Supplied material |
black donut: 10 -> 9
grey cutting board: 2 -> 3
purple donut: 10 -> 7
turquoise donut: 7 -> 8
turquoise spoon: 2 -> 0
--
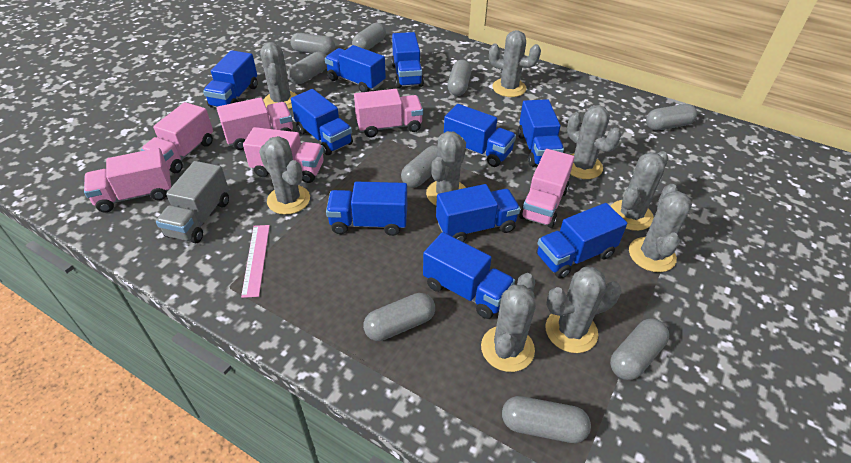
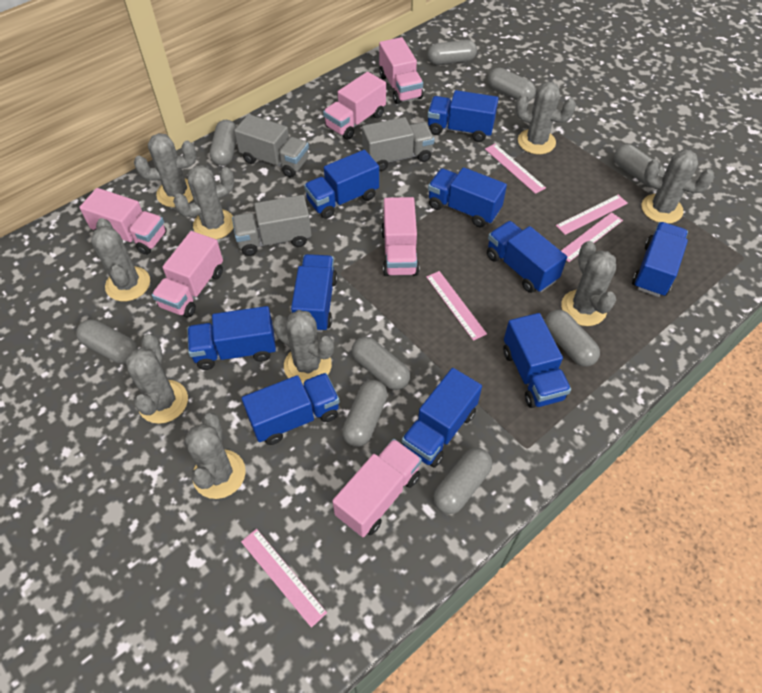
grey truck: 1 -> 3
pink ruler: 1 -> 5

How to complete this task | Above are the entries. Copy exactly the part that opens with the line containing "black donut: 10 -> 9" and closes with the line containing "turquoise spoon: 2 -> 0", and no more.

Result below |
black donut: 10 -> 9
grey cutting board: 2 -> 3
purple donut: 10 -> 7
turquoise donut: 7 -> 8
turquoise spoon: 2 -> 0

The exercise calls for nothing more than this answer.